[Scene difference descriptions]
* * * * * * *
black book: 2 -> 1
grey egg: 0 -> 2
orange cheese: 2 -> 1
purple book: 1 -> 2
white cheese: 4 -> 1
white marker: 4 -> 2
* * * * * * *
* [Action item]:
Set down the records again, exactly.

* [Completed task]:
black book: 2 -> 1
grey egg: 0 -> 2
orange cheese: 2 -> 1
purple book: 1 -> 2
white cheese: 4 -> 1
white marker: 4 -> 2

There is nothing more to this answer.